YOUR GOAL >>
List each line of the data that holds the string "minus", please.

══ MATERIAL FOR THIS EXERCISE ══

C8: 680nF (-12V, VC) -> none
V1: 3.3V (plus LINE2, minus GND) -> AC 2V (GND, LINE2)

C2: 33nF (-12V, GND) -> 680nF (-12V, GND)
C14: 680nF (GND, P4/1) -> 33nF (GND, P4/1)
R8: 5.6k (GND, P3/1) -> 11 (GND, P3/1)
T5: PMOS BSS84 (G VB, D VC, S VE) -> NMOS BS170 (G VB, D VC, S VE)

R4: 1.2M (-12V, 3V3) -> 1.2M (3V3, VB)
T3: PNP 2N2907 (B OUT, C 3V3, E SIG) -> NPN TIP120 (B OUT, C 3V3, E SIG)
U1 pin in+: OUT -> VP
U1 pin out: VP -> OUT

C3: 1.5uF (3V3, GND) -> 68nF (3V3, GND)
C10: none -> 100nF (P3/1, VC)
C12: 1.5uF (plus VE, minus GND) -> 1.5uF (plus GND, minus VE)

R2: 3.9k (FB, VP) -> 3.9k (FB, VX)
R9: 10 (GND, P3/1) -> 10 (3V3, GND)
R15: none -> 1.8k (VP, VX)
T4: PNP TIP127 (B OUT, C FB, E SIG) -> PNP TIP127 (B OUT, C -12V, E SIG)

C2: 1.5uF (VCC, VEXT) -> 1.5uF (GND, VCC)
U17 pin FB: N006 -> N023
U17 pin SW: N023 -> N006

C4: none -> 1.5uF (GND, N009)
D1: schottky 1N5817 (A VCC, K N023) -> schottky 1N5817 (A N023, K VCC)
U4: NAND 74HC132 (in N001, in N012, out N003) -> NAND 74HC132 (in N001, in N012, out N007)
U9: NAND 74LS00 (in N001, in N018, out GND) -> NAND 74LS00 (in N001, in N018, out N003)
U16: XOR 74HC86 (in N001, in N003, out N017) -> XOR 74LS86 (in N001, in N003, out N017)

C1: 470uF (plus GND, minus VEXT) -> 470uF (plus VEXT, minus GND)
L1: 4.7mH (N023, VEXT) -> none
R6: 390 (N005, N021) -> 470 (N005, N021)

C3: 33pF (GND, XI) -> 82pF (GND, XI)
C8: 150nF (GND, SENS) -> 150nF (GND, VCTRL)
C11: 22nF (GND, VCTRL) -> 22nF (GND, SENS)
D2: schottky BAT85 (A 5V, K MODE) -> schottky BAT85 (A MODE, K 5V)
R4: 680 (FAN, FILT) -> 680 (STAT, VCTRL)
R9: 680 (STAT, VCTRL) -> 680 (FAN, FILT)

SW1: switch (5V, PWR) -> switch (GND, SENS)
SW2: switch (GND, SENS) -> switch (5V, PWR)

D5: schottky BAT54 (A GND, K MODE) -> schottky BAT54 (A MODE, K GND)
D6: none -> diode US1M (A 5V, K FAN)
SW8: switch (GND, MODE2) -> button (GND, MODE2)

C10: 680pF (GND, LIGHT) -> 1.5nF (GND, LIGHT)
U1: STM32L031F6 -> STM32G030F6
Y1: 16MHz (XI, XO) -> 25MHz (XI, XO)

═══

ANSWER SPACE >>
V1: 3.3V (plus LINE2, minus GND) -> AC 2V (GND, LINE2)
C12: 1.5uF (plus VE, minus GND) -> 1.5uF (plus GND, minus VE)
C1: 470uF (plus GND, minus VEXT) -> 470uF (plus VEXT, minus GND)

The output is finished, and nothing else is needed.